A complete answer retypes each of the records below precisely and includes none of the pictures.

[Geometric object motion data]
○ ○ ○
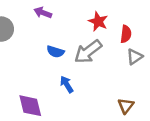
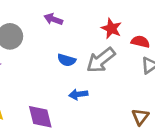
red semicircle: (126, 34) -> (140, 42), turned -84
blue arrow: (67, 84) -> (78, 94), turned -66

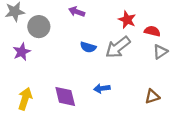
blue arrow: (78, 94) -> (102, 88), moved
brown triangle: (140, 117) -> (152, 96), turned 35

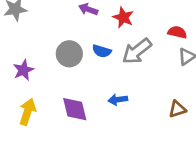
red star: (127, 20) -> (123, 17), moved
gray circle: (39, 27) -> (69, 54), moved
purple star: (22, 52) -> (23, 70), moved

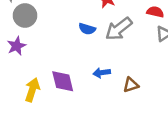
gray circle: (69, 54) -> (25, 15), moved
brown triangle: (177, 109) -> (131, 85), moved
yellow arrow: (27, 112) -> (32, 90), moved

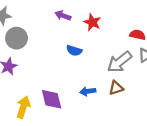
gray arrow: (119, 29) -> (119, 62), moved
brown triangle: (131, 85) -> (116, 88), moved

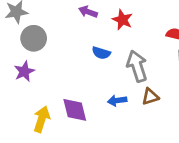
gray arrow: (119, 62) -> (137, 66), moved, turned 110

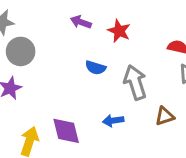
brown triangle: (150, 97) -> (165, 116), moved

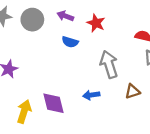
gray circle: (21, 51) -> (32, 20), moved
blue semicircle: (96, 68) -> (70, 42), moved

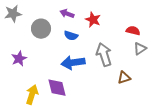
gray circle: (32, 20) -> (41, 29), moved
blue arrow: (91, 95) -> (73, 63), moved, size x1.6

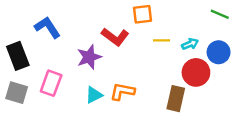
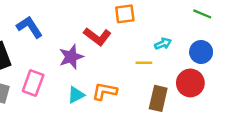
yellow line: (162, 40) -> (144, 63), moved
cyan arrow: (190, 44) -> (163, 44), moved
red circle: (196, 72) -> (190, 83), moved

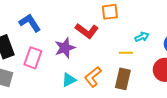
pink rectangle: (33, 83) -> (33, 58), moved
orange L-shape: (105, 91) -> (93, 77), turned -50
brown rectangle: (158, 98) -> (123, 79), moved

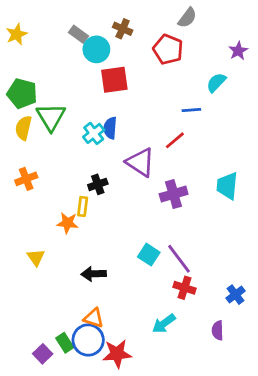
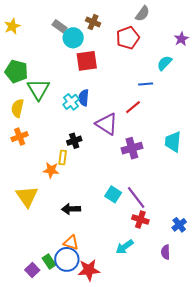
red pentagon: (168, 49) -> (128, 38), turned 30
yellow semicircle: (23, 128) -> (17, 108), moved
yellow triangle: (36, 257) -> (27, 196), size x1.6

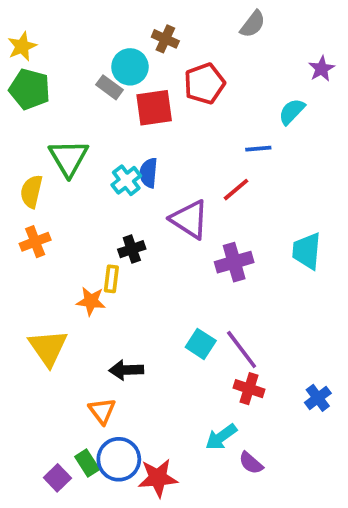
gray rectangle: (59, 26) -> (110, 87), moved
red pentagon: (128, 38) -> (204, 84), moved
green pentagon: (16, 71) -> (30, 89), moved
orange triangle: (71, 243) -> (102, 411), moved, turned 35
purple semicircle: (166, 252) -> (251, 463), moved, turned -48

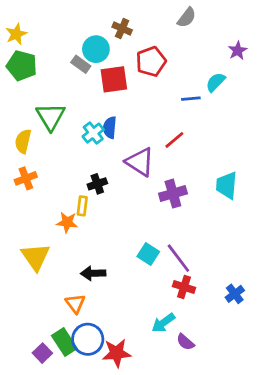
blue line: (258, 149) -> (191, 99), moved
green rectangle: (87, 463) -> (64, 342), size x1.4

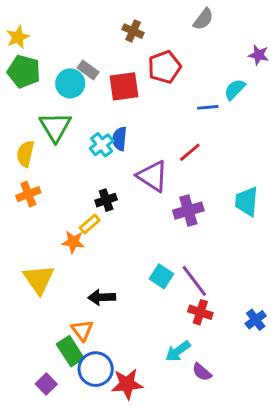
cyan circle: (96, 49) -> (70, 83), moved
purple star: (238, 51) -> (259, 55), turned -30
yellow rectangle: (82, 206) -> (90, 224), turned 42
green rectangle: (64, 342) -> (70, 351), moved

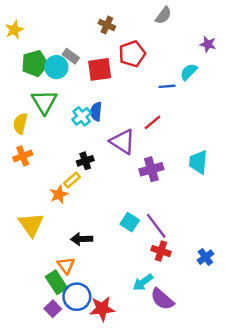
green pentagon: (24, 71) -> (35, 63), moved, turned -30
orange star: (73, 242) -> (59, 195), turned -30
purple semicircle: (202, 372) -> (162, 299), size x1.5
purple square: (46, 384) -> (53, 309), moved

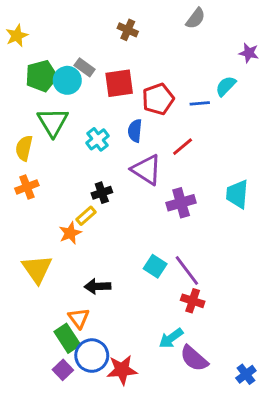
red pentagon: (132, 54) -> (158, 99), moved
blue semicircle: (96, 112) -> (135, 131), moved
blue cross: (205, 257) -> (246, 374), moved

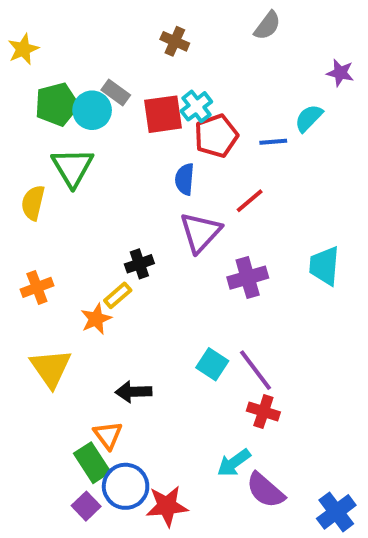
cyan cross: (98, 139) -> (196, 106), moved
purple triangle: (147, 170) -> (200, 232), turned 40
orange cross: (27, 187) -> (37, 287), moved
blue cross: (246, 374) -> (336, 512), size x1.4

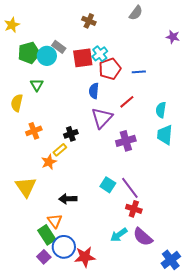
cyan semicircle: (309, 118) -> (161, 110), moved, turned -35
green triangle: (72, 167) -> (37, 85), size x0.6
orange cross: (37, 287) -> (34, 131), moved
purple semicircle: (265, 490) -> (143, 237), moved

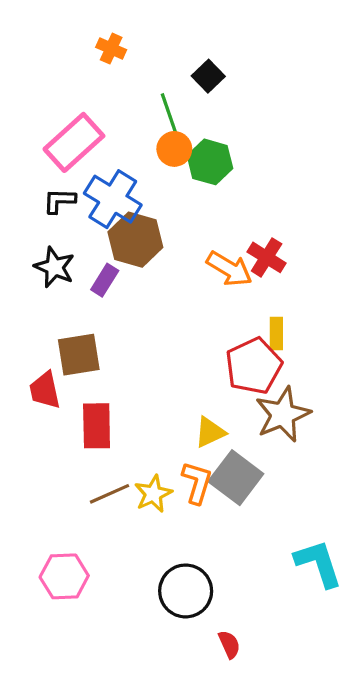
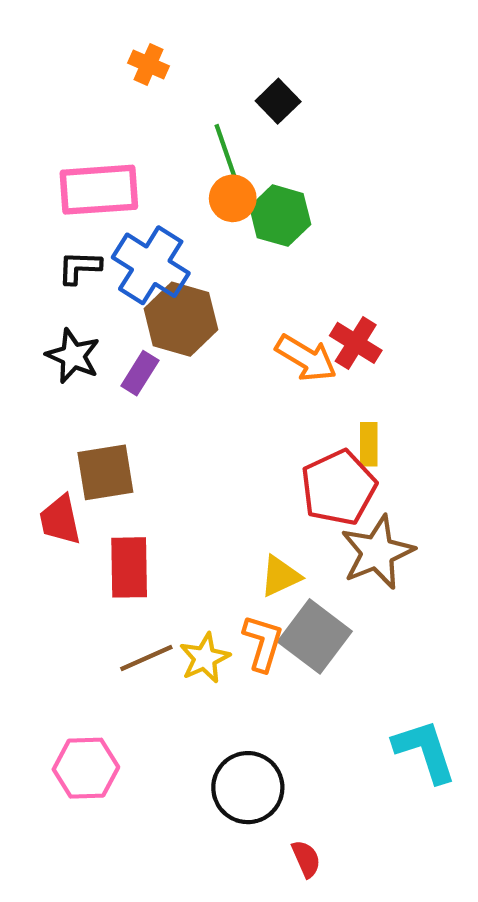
pink rectangle: (74, 142) -> (99, 190), turned 38

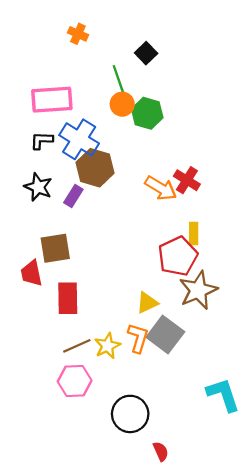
pink hexagon: (86, 768) -> (75, 381), moved

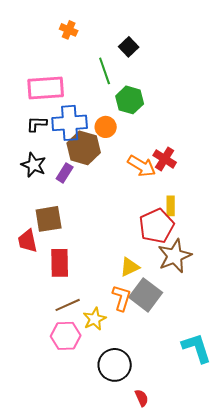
orange circle: (122, 104) -> (106, 127), moved
blue cross: (79, 139) -> (70, 123), turned -36
yellow star: (107, 346) -> (95, 319), moved

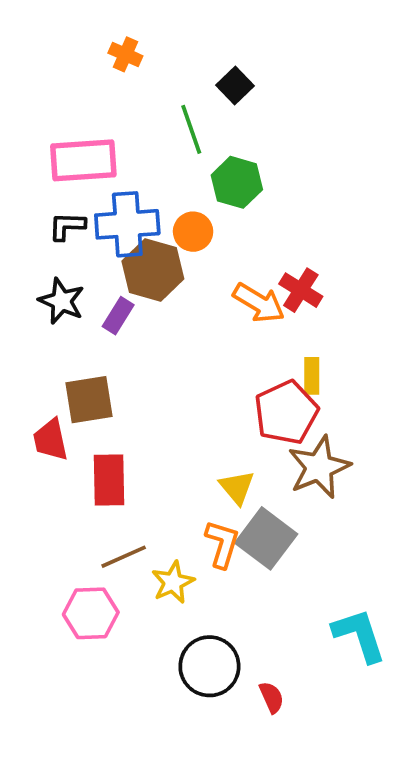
yellow triangle: (130, 267) -> (237, 487), turned -45
pink hexagon: (66, 336) -> (91, 613), moved
red semicircle: (142, 398) -> (272, 697), moved

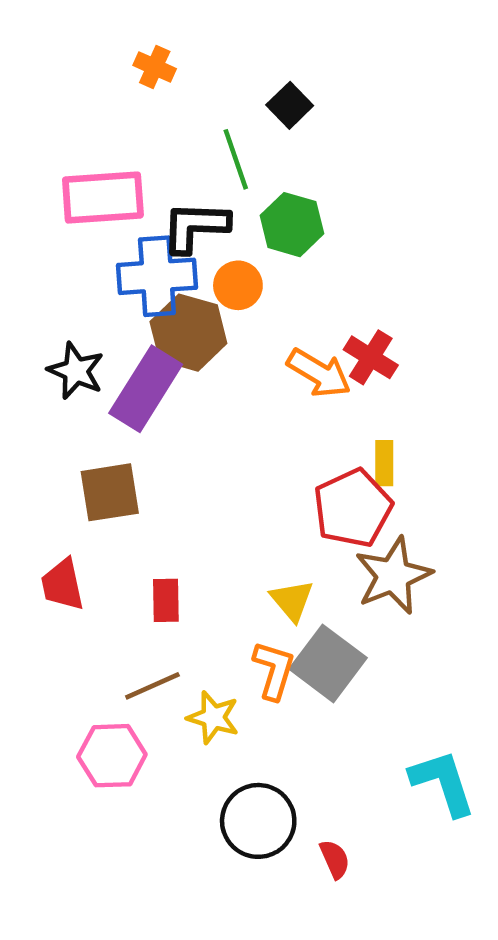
black L-shape: (67, 226) -> (195, 227), moved, size x1.5
purple rectangle: (118, 316) -> (146, 389), size x1.8
red trapezoid: (51, 440) -> (62, 585), moved
red rectangle: (109, 480) -> (166, 600), moved, size x0.7
yellow star: (173, 582) -> (213, 717), turned -30

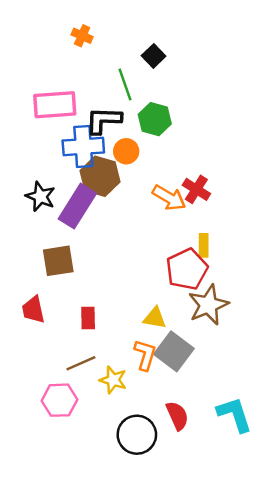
yellow triangle: (292, 600) -> (155, 318), turned -40
red semicircle: (335, 859) -> (177, 416), moved, size x1.4

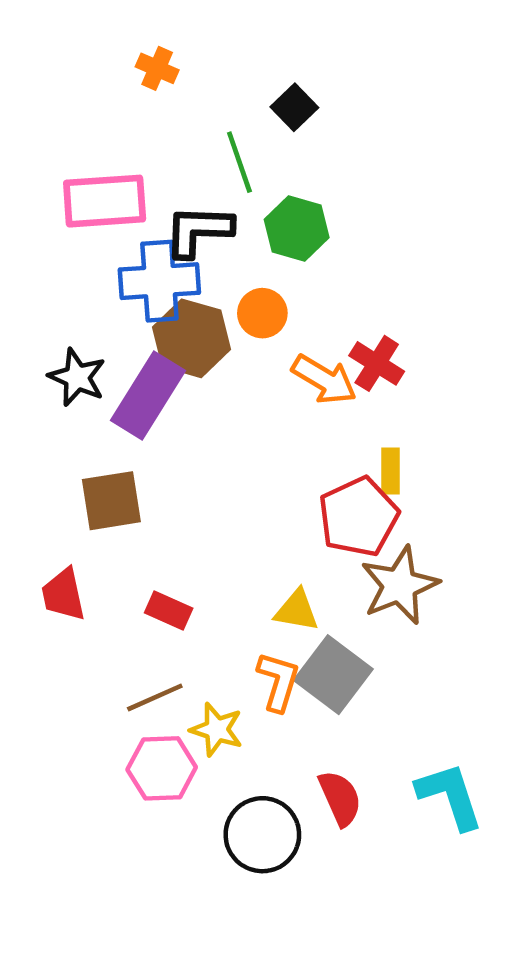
orange circle: (126, 151) -> (262, 313), moved
red rectangle: (88, 318) -> (169, 611), turned -65
pink hexagon: (59, 400) -> (162, 768), moved

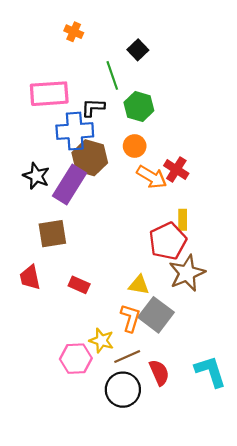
black L-shape: (198, 231) -> (93, 108), size x0.7
orange circle: (262, 313) -> (135, 146), moved
brown line: (155, 697) -> (127, 356), moved

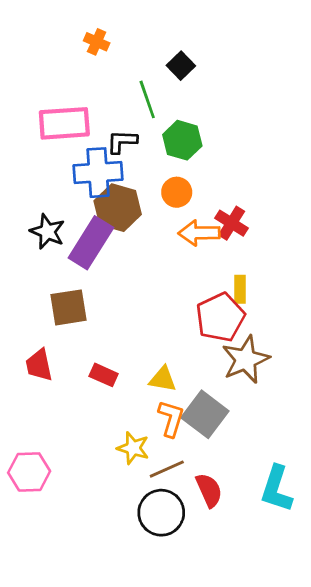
orange arrow: (152, 177) -> (199, 233), turned 148
yellow triangle: (139, 285) -> (163, 379), moved
pink hexagon: (76, 359) -> (29, 472), moved
cyan L-shape: (210, 371) -> (277, 489), turned -144

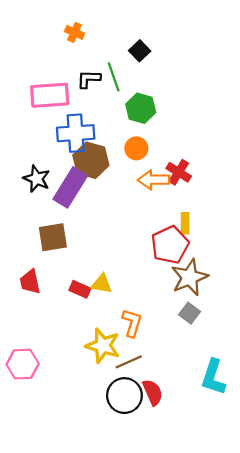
black L-shape: (122, 142) -> (89, 79), moved
yellow triangle: (163, 379) -> (102, 284), moved
gray square: (205, 414) -> (189, 313), moved, size x0.6
yellow star: (133, 448) -> (103, 346), size x1.4
red semicircle: (209, 490) -> (153, 392), moved

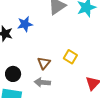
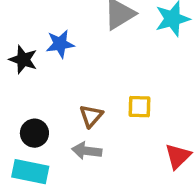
yellow square: (70, 57) -> (139, 107), turned -32

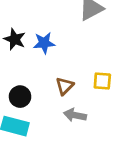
blue star: (60, 44) -> (44, 43), moved
gray arrow: (87, 151) -> (75, 115), moved

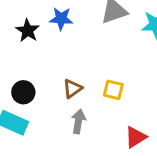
blue star: (44, 43) -> (61, 19), moved
gray arrow: (75, 115) -> (78, 121), turned 80

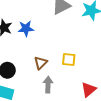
blue star: (61, 19) -> (26, 29), moved

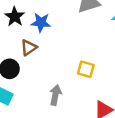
brown triangle: (41, 63) -> (29, 48), moved

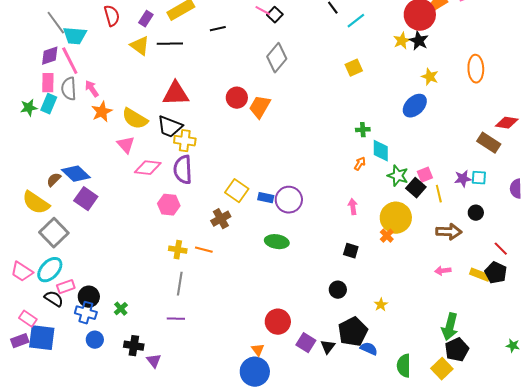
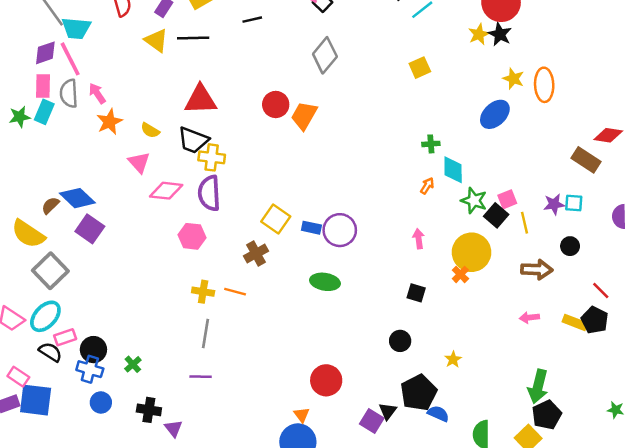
orange ellipse: (476, 69) -> (544, 85), moved
yellow semicircle: (135, 119) -> (150, 130), size x0.6
purple square: (306, 343) -> (372, 421), moved

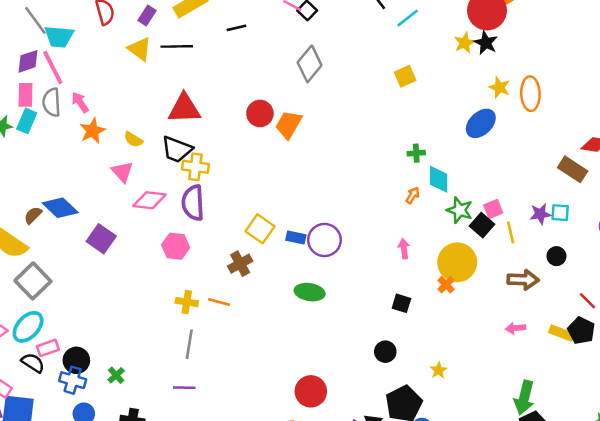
purple square: (90, 229) -> (101, 239), moved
○ ○ ○
Solved problem
red semicircle: (126, 34) -> (140, 42), turned -84
blue arrow: (67, 84) -> (78, 94), turned -66

blue arrow: (78, 94) -> (102, 88), moved
brown triangle: (140, 117) -> (152, 96), turned 35

red star: (127, 20) -> (123, 17), moved
gray circle: (39, 27) -> (69, 54), moved
purple star: (22, 52) -> (23, 70), moved

gray circle: (69, 54) -> (25, 15), moved
brown triangle: (177, 109) -> (131, 85), moved
yellow arrow: (27, 112) -> (32, 90), moved

gray arrow: (119, 29) -> (119, 62), moved
brown triangle: (131, 85) -> (116, 88), moved

gray arrow: (119, 62) -> (137, 66), moved, turned 110

brown triangle: (150, 97) -> (165, 116), moved

gray circle: (21, 51) -> (32, 20), moved
blue semicircle: (96, 68) -> (70, 42), moved

gray circle: (32, 20) -> (41, 29), moved
blue arrow: (91, 95) -> (73, 63), moved, size x1.6

yellow line: (162, 40) -> (144, 63), moved
cyan arrow: (190, 44) -> (163, 44), moved
red circle: (196, 72) -> (190, 83), moved

pink rectangle: (33, 83) -> (33, 58), moved
orange L-shape: (105, 91) -> (93, 77), turned -50
brown rectangle: (158, 98) -> (123, 79), moved

red pentagon: (168, 49) -> (128, 38), turned 30
yellow semicircle: (23, 128) -> (17, 108), moved
yellow triangle: (36, 257) -> (27, 196), size x1.6

gray rectangle: (59, 26) -> (110, 87), moved
red pentagon: (128, 38) -> (204, 84), moved
green pentagon: (16, 71) -> (30, 89), moved
orange triangle: (71, 243) -> (102, 411), moved, turned 35
purple semicircle: (166, 252) -> (251, 463), moved, turned -48

blue line: (258, 149) -> (191, 99), moved
green rectangle: (87, 463) -> (64, 342), size x1.4

cyan circle: (96, 49) -> (70, 83), moved
purple star: (238, 51) -> (259, 55), turned -30
yellow rectangle: (82, 206) -> (90, 224), turned 42
green rectangle: (64, 342) -> (70, 351), moved

green pentagon: (24, 71) -> (35, 63), moved, turned -30
orange star: (73, 242) -> (59, 195), turned -30
purple semicircle: (202, 372) -> (162, 299), size x1.5
purple square: (46, 384) -> (53, 309), moved

red pentagon: (132, 54) -> (158, 99), moved
blue semicircle: (96, 112) -> (135, 131), moved
blue cross: (205, 257) -> (246, 374), moved

cyan cross: (98, 139) -> (196, 106), moved
purple triangle: (147, 170) -> (200, 232), turned 40
orange cross: (27, 187) -> (37, 287), moved
blue cross: (246, 374) -> (336, 512), size x1.4

cyan semicircle: (309, 118) -> (161, 110), moved, turned -35
green triangle: (72, 167) -> (37, 85), size x0.6
orange cross: (37, 287) -> (34, 131), moved
purple semicircle: (265, 490) -> (143, 237), moved

pink rectangle: (74, 142) -> (99, 190), turned 38

pink hexagon: (86, 768) -> (75, 381), moved

orange circle: (122, 104) -> (106, 127), moved
blue cross: (79, 139) -> (70, 123), turned -36
yellow star: (107, 346) -> (95, 319), moved

yellow triangle: (130, 267) -> (237, 487), turned -45
pink hexagon: (66, 336) -> (91, 613), moved
red semicircle: (142, 398) -> (272, 697), moved

black L-shape: (67, 226) -> (195, 227), moved, size x1.5
purple rectangle: (118, 316) -> (146, 389), size x1.8
red trapezoid: (51, 440) -> (62, 585), moved
red rectangle: (109, 480) -> (166, 600), moved, size x0.7
yellow star: (173, 582) -> (213, 717), turned -30

yellow triangle: (292, 600) -> (155, 318), turned -40
red semicircle: (335, 859) -> (177, 416), moved, size x1.4

orange circle: (126, 151) -> (262, 313), moved
red rectangle: (88, 318) -> (169, 611), turned -65
pink hexagon: (59, 400) -> (162, 768), moved

black L-shape: (198, 231) -> (93, 108), size x0.7
orange circle: (262, 313) -> (135, 146), moved
brown line: (155, 697) -> (127, 356), moved

orange arrow: (152, 177) -> (199, 233), turned 148
yellow triangle: (139, 285) -> (163, 379), moved
pink hexagon: (76, 359) -> (29, 472), moved
cyan L-shape: (210, 371) -> (277, 489), turned -144

black L-shape: (122, 142) -> (89, 79), moved
yellow triangle: (163, 379) -> (102, 284), moved
gray square: (205, 414) -> (189, 313), moved, size x0.6
yellow star: (133, 448) -> (103, 346), size x1.4
red semicircle: (209, 490) -> (153, 392), moved

yellow square: (70, 57) -> (139, 107), turned -32

blue star: (60, 44) -> (44, 43), moved
gray arrow: (87, 151) -> (75, 115), moved

blue star: (44, 43) -> (61, 19), moved
gray arrow: (75, 115) -> (78, 121), turned 80

blue star: (61, 19) -> (26, 29), moved

brown triangle: (41, 63) -> (29, 48), moved

orange ellipse: (476, 69) -> (544, 85), moved
yellow semicircle: (135, 119) -> (150, 130), size x0.6
purple square: (306, 343) -> (372, 421), moved

purple square: (90, 229) -> (101, 239), moved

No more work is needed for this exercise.